◆ Available records:

----------

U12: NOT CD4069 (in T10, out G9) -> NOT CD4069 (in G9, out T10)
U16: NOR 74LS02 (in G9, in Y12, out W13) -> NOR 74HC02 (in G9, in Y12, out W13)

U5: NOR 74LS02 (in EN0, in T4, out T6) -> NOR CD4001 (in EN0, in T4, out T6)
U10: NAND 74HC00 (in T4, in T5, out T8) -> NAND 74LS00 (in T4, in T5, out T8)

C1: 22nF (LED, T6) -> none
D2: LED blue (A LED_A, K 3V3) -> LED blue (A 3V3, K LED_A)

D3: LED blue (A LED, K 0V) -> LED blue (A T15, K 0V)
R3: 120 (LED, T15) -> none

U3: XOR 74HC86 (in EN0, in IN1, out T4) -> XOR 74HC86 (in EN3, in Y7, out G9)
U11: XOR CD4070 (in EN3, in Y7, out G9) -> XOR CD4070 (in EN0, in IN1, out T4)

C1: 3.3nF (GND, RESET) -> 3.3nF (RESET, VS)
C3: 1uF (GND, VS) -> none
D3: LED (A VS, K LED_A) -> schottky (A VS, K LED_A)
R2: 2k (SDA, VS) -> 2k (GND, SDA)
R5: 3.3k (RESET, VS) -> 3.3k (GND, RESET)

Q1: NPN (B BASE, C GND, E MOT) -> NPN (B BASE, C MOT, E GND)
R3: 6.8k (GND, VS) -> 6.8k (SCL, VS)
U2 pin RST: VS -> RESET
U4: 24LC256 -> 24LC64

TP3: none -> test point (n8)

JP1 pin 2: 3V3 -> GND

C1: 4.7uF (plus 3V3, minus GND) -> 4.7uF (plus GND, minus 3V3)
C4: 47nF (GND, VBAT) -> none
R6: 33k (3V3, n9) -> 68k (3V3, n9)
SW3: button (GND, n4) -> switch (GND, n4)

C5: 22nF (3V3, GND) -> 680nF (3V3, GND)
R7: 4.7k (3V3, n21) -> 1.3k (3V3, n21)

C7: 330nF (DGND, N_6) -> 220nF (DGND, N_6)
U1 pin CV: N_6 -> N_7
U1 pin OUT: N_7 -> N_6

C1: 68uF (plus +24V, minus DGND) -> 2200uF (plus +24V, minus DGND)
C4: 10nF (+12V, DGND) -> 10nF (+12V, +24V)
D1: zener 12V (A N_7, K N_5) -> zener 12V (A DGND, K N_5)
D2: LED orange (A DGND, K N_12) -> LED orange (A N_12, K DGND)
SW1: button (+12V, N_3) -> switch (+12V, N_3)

----------

◆ What you have to do: Return only the part of the records above that opens with the line containing "C3: 1uF (GND, VS) -> none" and closes with the line containing "D2: LED orange", ends included.

◆ Your response:
C3: 1uF (GND, VS) -> none
D3: LED (A VS, K LED_A) -> schottky (A VS, K LED_A)
R2: 2k (SDA, VS) -> 2k (GND, SDA)
R5: 3.3k (RESET, VS) -> 3.3k (GND, RESET)

Q1: NPN (B BASE, C GND, E MOT) -> NPN (B BASE, C MOT, E GND)
R3: 6.8k (GND, VS) -> 6.8k (SCL, VS)
U2 pin RST: VS -> RESET
U4: 24LC256 -> 24LC64

TP3: none -> test point (n8)

JP1 pin 2: 3V3 -> GND

C1: 4.7uF (plus 3V3, minus GND) -> 4.7uF (plus GND, minus 3V3)
C4: 47nF (GND, VBAT) -> none
R6: 33k (3V3, n9) -> 68k (3V3, n9)
SW3: button (GND, n4) -> switch (GND, n4)

C5: 22nF (3V3, GND) -> 680nF (3V3, GND)
R7: 4.7k (3V3, n21) -> 1.3k (3V3, n21)

C7: 330nF (DGND, N_6) -> 220nF (DGND, N_6)
U1 pin CV: N_6 -> N_7
U1 pin OUT: N_7 -> N_6

C1: 68uF (plus +24V, minus DGND) -> 2200uF (plus +24V, minus DGND)
C4: 10nF (+12V, DGND) -> 10nF (+12V, +24V)
D1: zener 12V (A N_7, K N_5) -> zener 12V (A DGND, K N_5)
D2: LED orange (A DGND, K N_12) -> LED orange (A N_12, K DGND)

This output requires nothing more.